◆ The data:
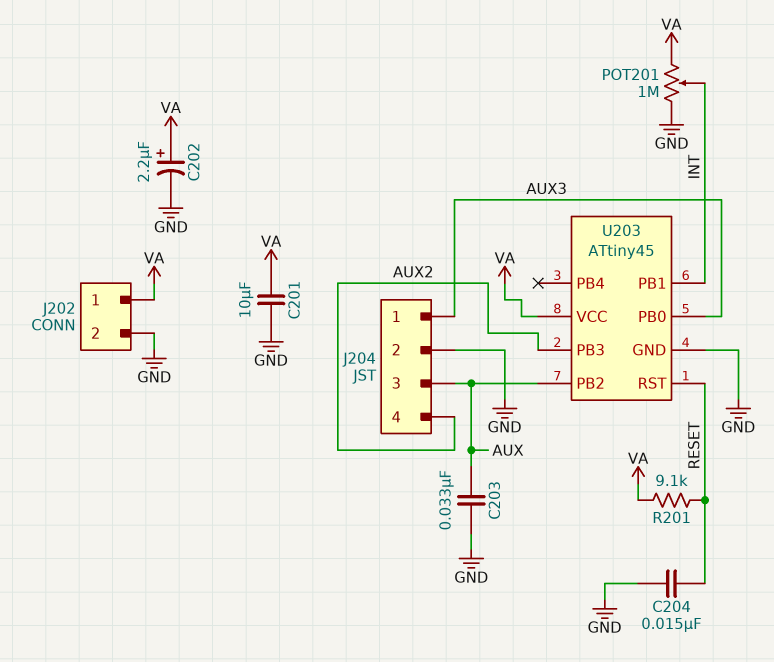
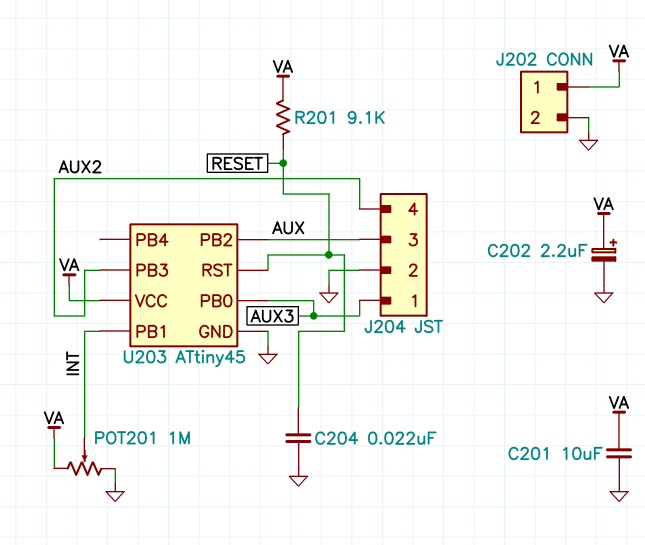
C203: 33nF (AUX, GND) -> none
C204: 15nF (GND, RESET) -> 22nF (GND, RESET)

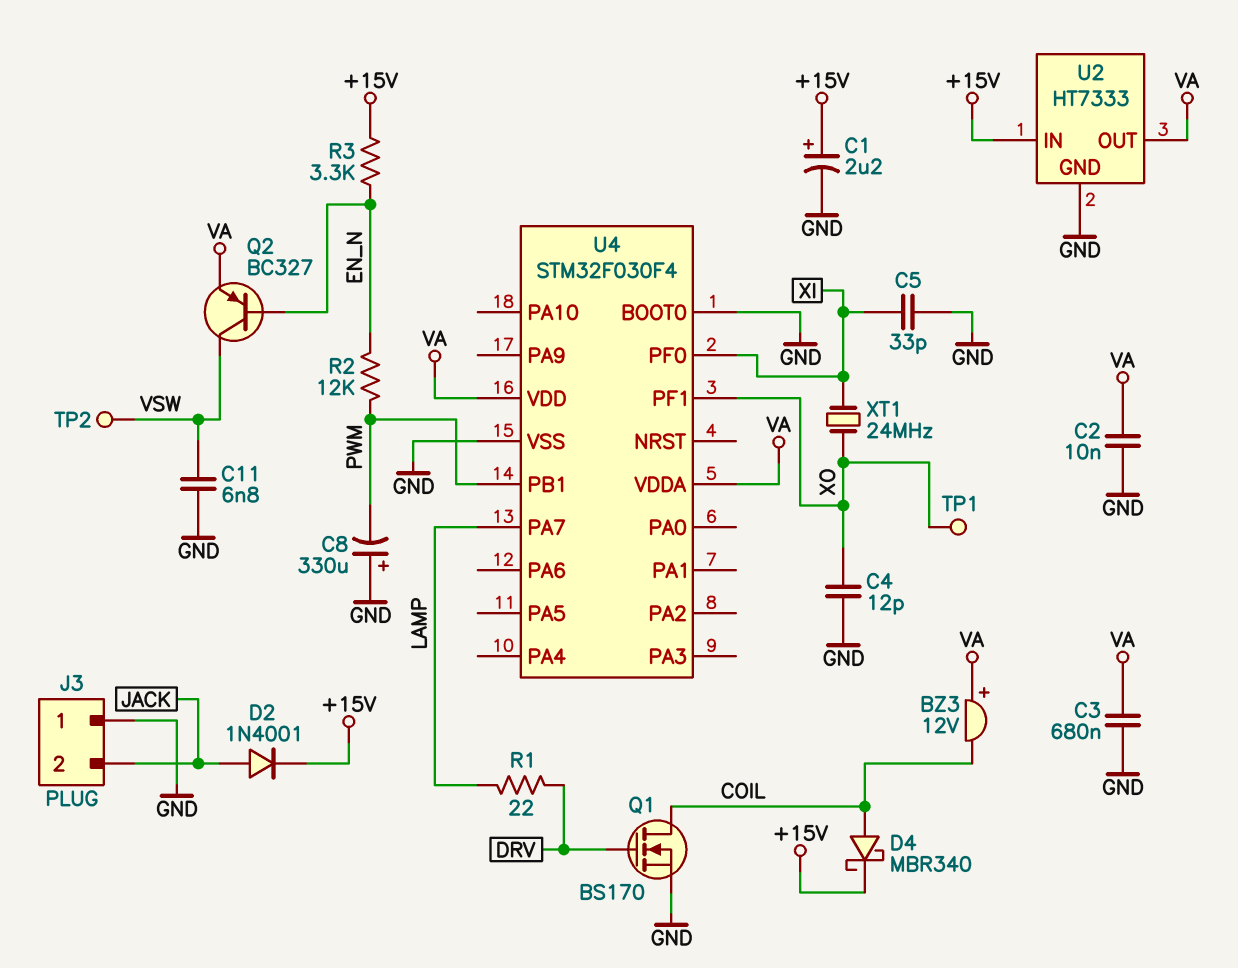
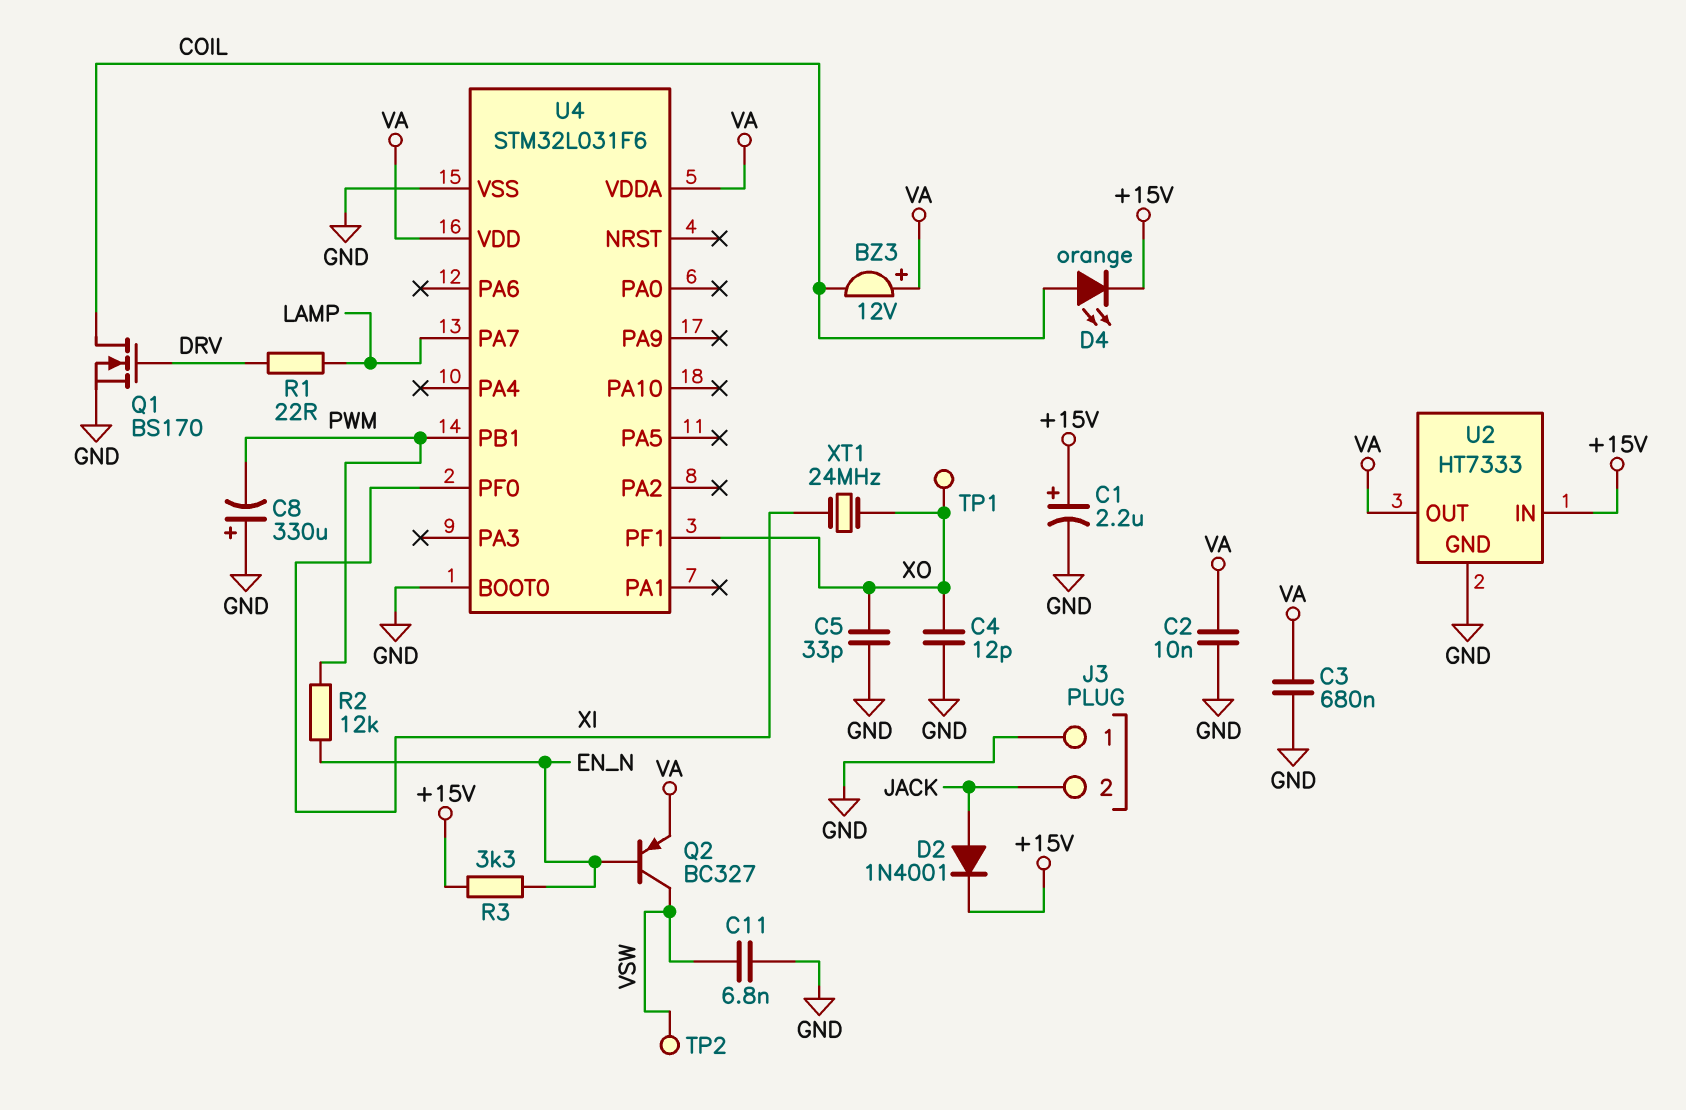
C5: 33pF (GND, XI) -> 33pF (GND, XO)
D4: schottky MBR340 (A COIL, K +15V) -> LED orange (A COIL, K +15V)
U4: STM32F030F4 -> STM32L031F6

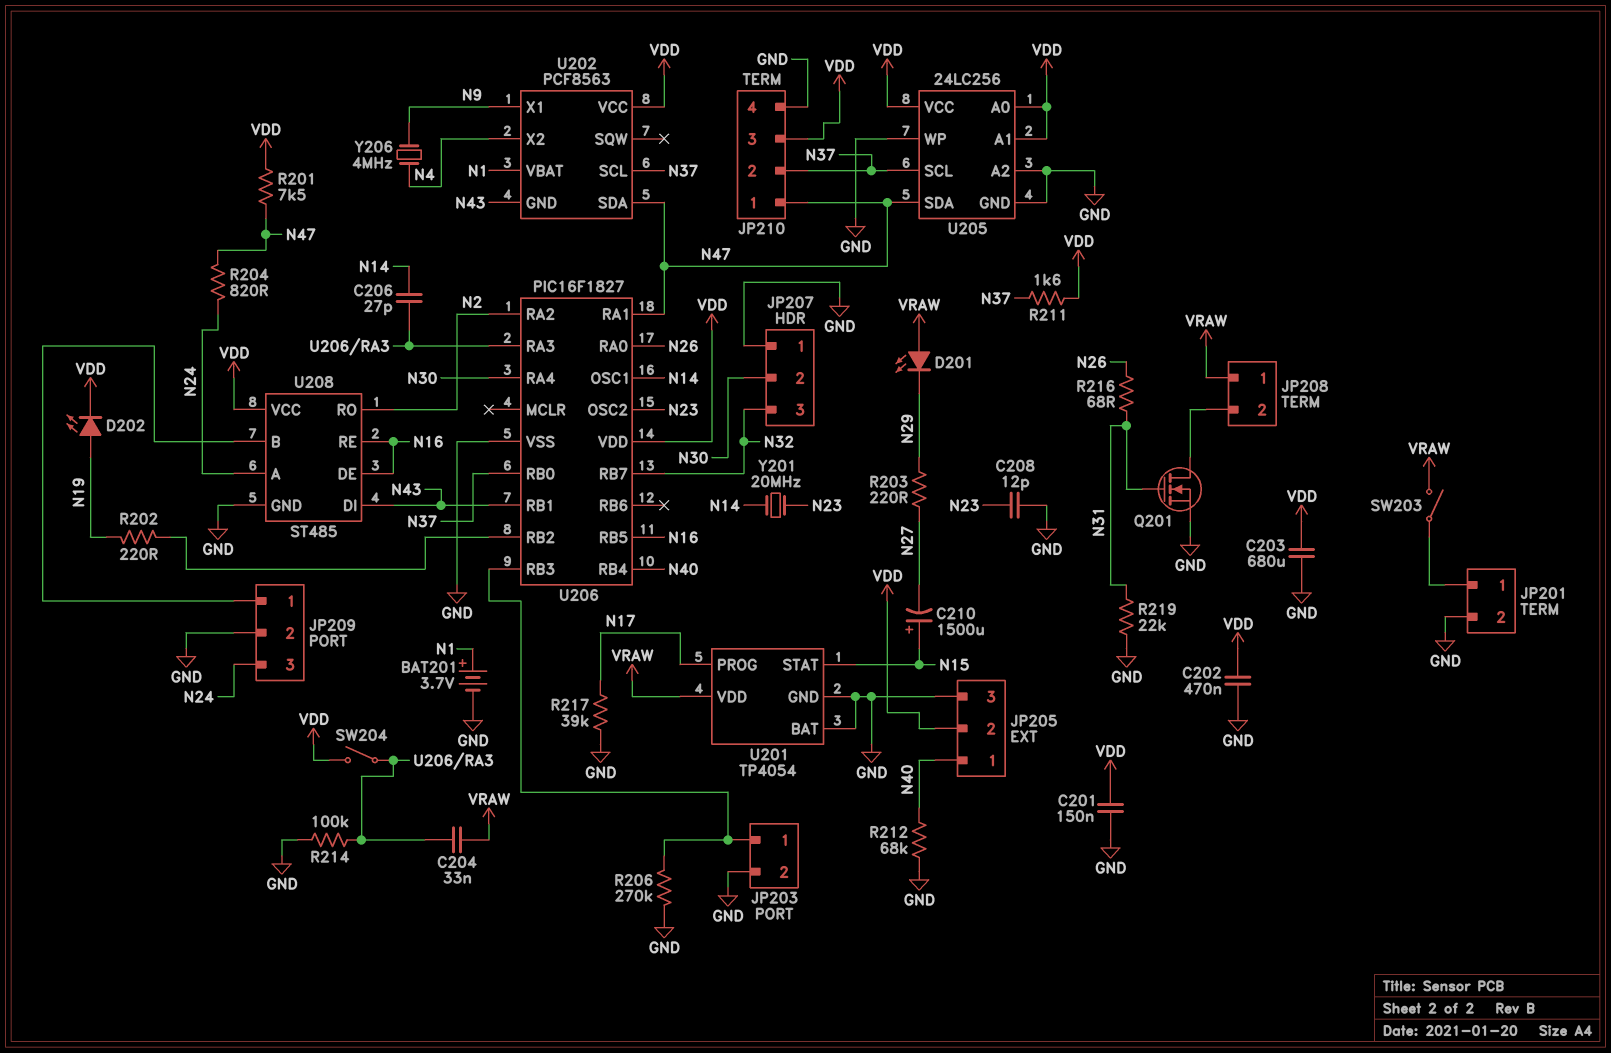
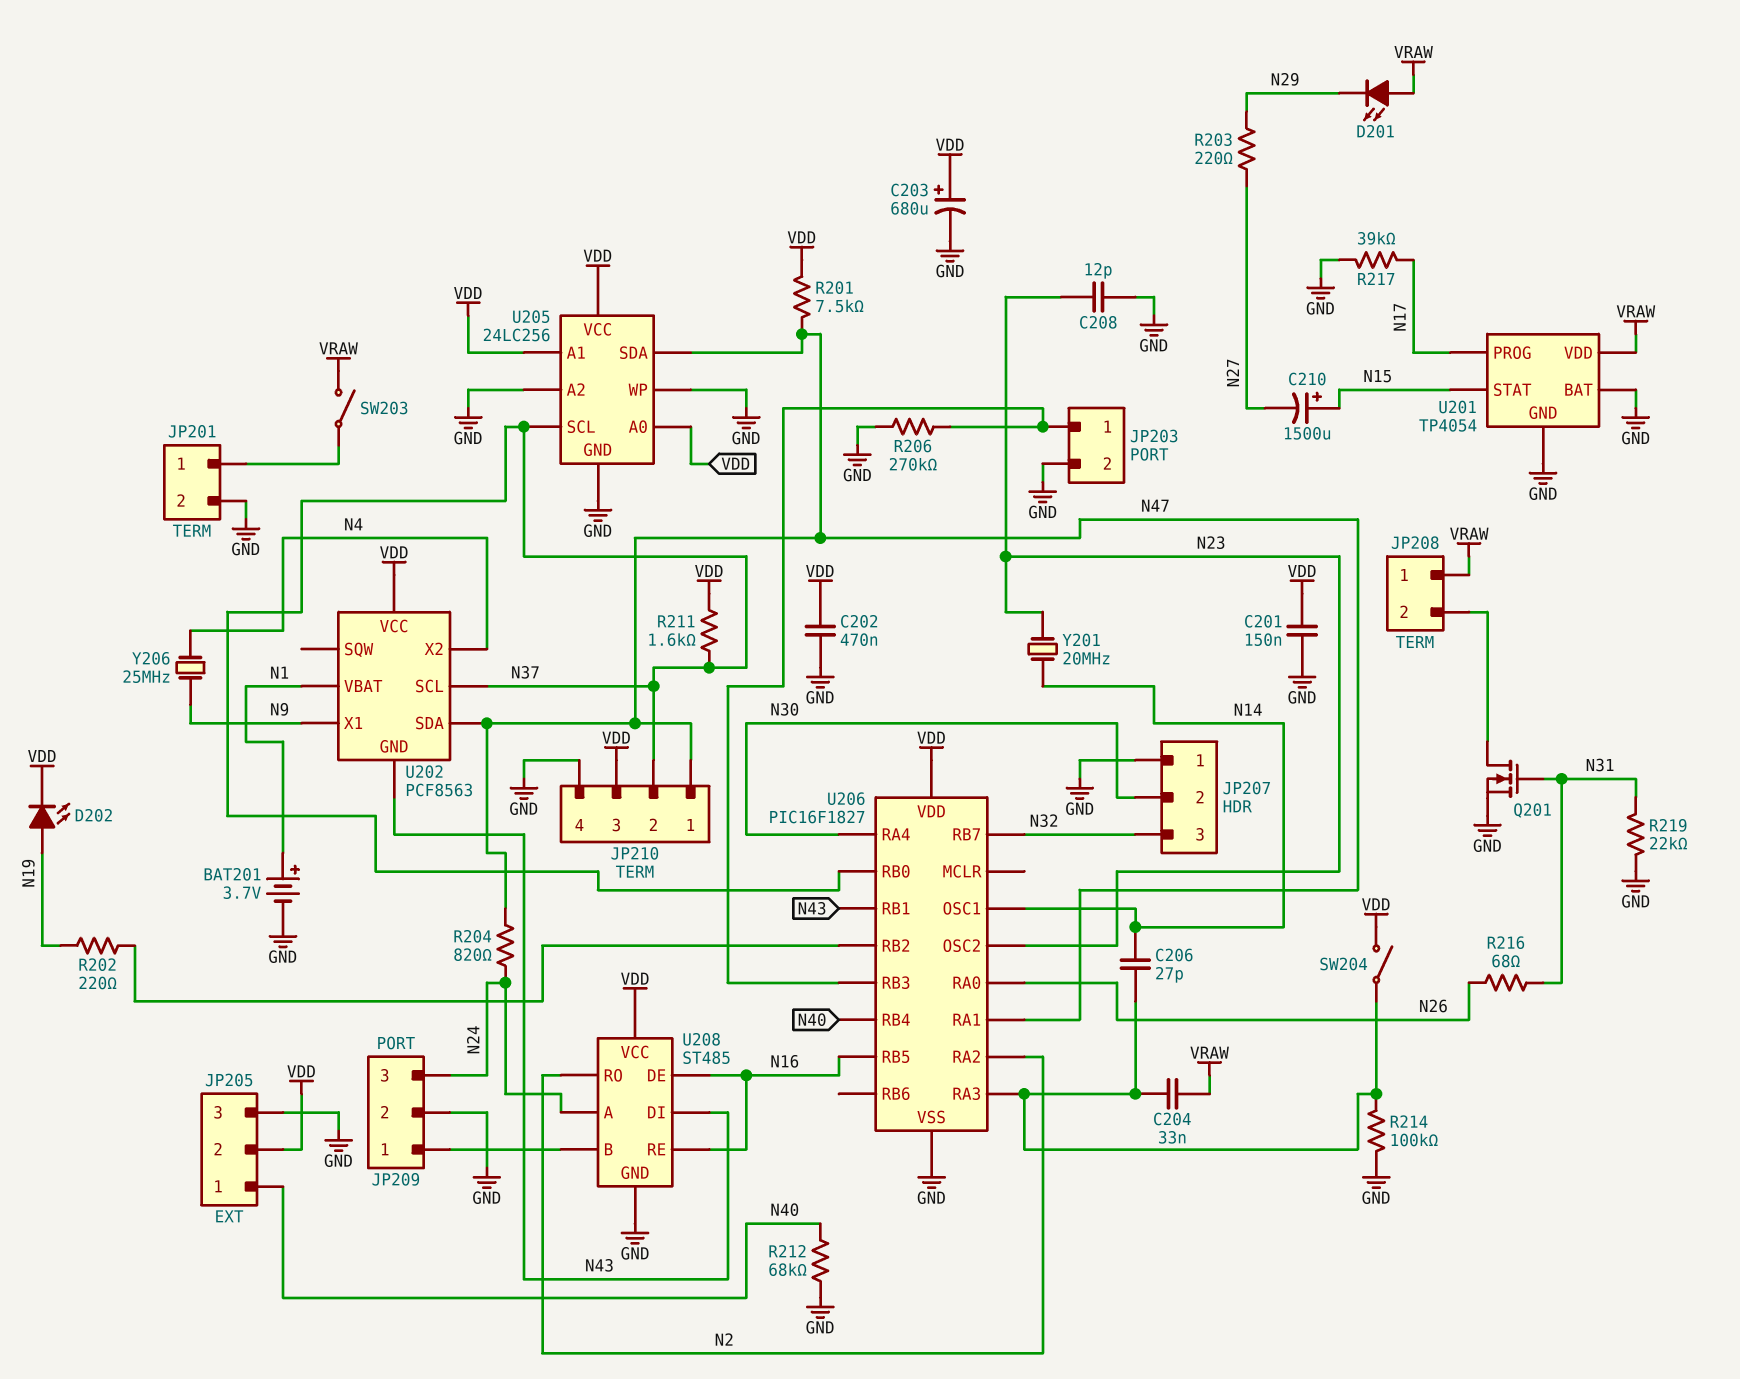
C203: 680uF (GND, VDD) -> 680uF (plus VDD, minus GND)
Y206: 4MHz (N4, N9) -> 25MHz (N4, N9)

◆ Your instructions: Return only the lines from the one that contains "C204: 15nF (GND, RESET) -> 22nF (GND, RESET)" through the closing line of the data, inclusive, reproduced exactly and with every picture left out.

◆ Answer to this task:
C204: 15nF (GND, RESET) -> 22nF (GND, RESET)

C5: 33pF (GND, XI) -> 33pF (GND, XO)
D4: schottky MBR340 (A COIL, K +15V) -> LED orange (A COIL, K +15V)
U4: STM32F030F4 -> STM32L031F6

C203: 680uF (GND, VDD) -> 680uF (plus VDD, minus GND)
Y206: 4MHz (N4, N9) -> 25MHz (N4, N9)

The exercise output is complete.